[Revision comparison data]
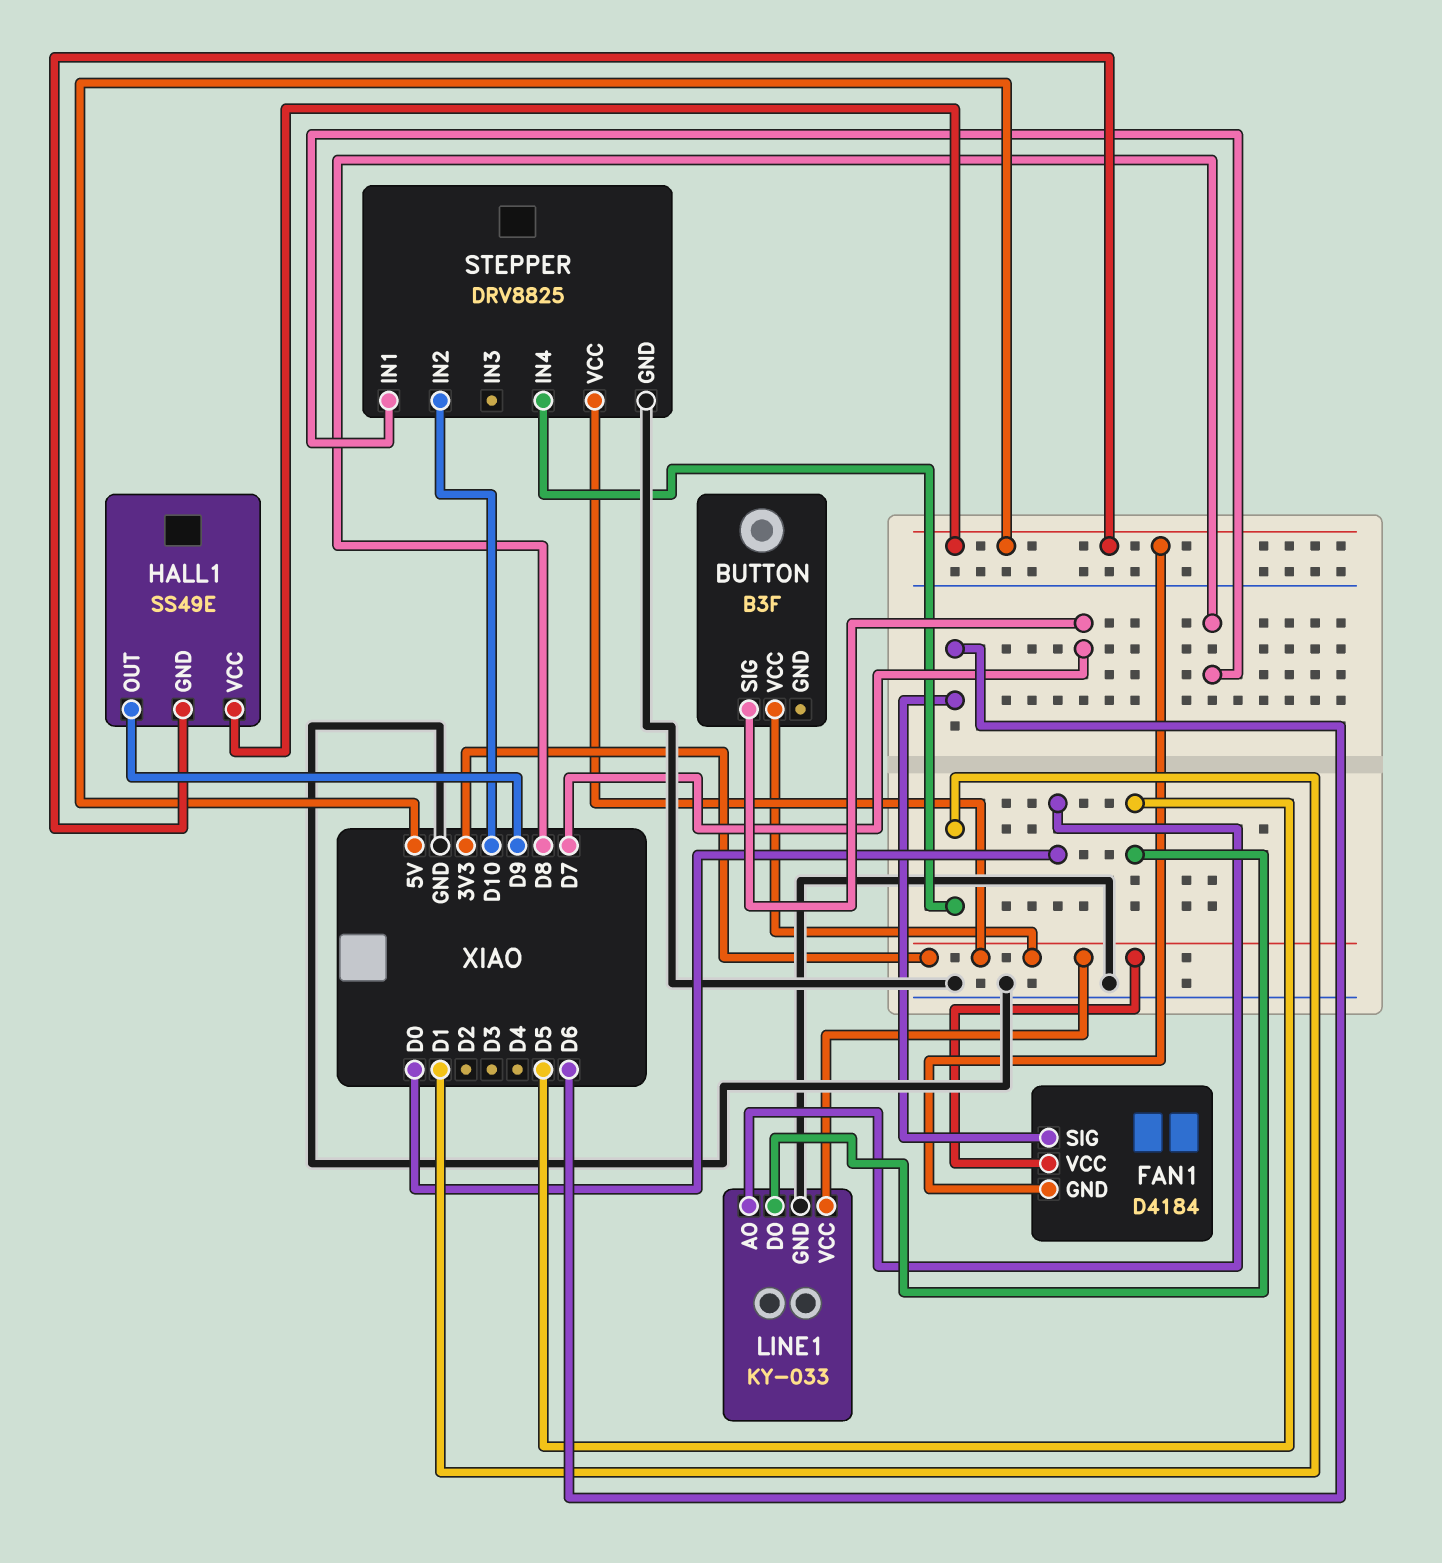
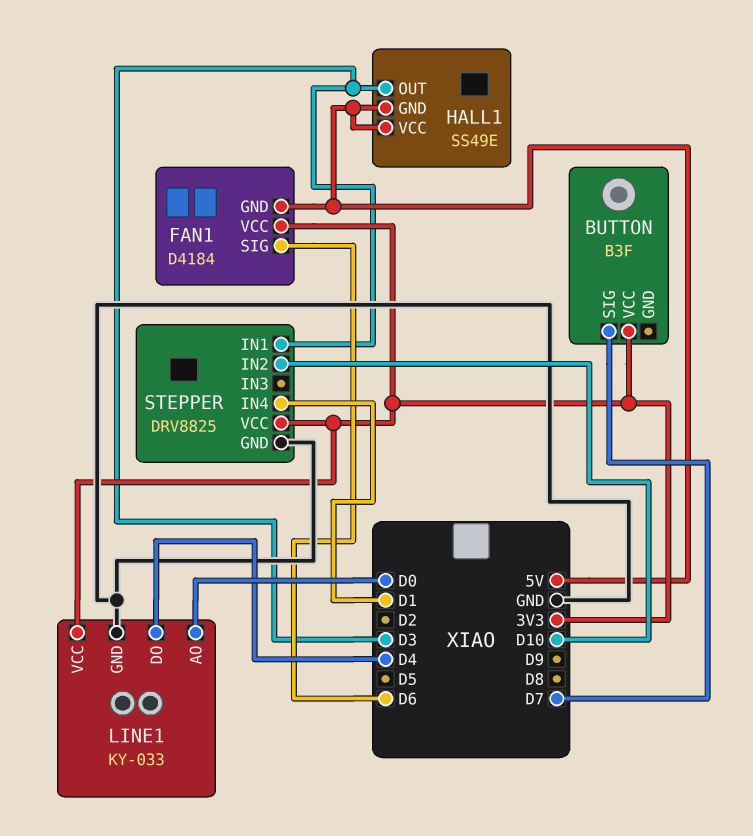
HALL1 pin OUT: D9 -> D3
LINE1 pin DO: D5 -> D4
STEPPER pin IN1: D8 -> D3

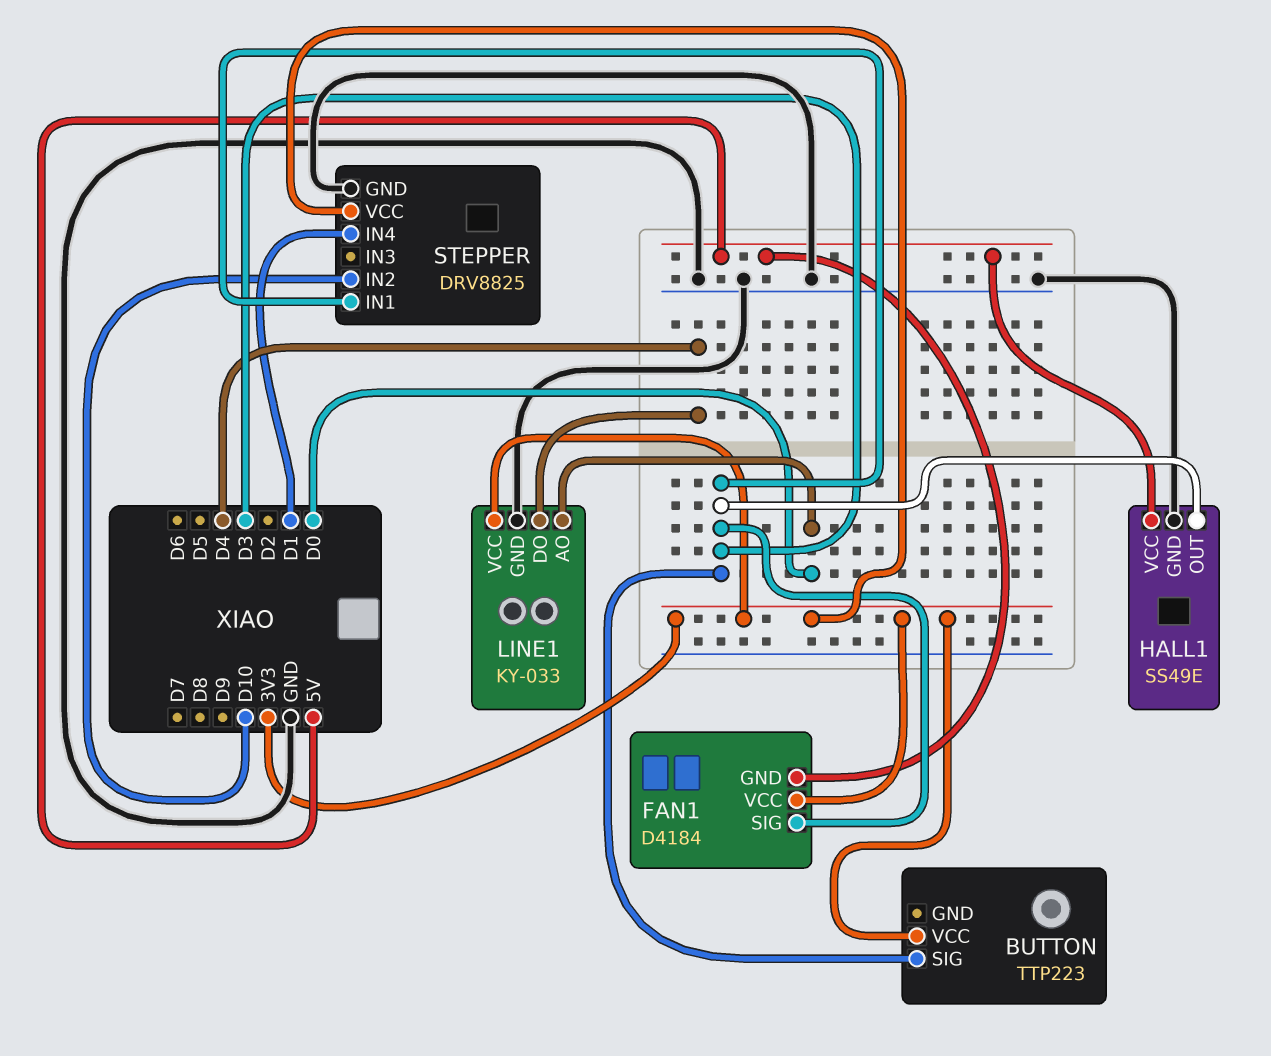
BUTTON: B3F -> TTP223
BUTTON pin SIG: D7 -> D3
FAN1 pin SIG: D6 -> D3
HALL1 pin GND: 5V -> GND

— EXERCISE PROMPT —
Repeat each line above exactly as it reads, omitting any pictures.

— ANSWER BELOW —
HALL1 pin OUT: D9 -> D3
LINE1 pin DO: D5 -> D4
STEPPER pin IN1: D8 -> D3

BUTTON: B3F -> TTP223
BUTTON pin SIG: D7 -> D3
FAN1 pin SIG: D6 -> D3
HALL1 pin GND: 5V -> GND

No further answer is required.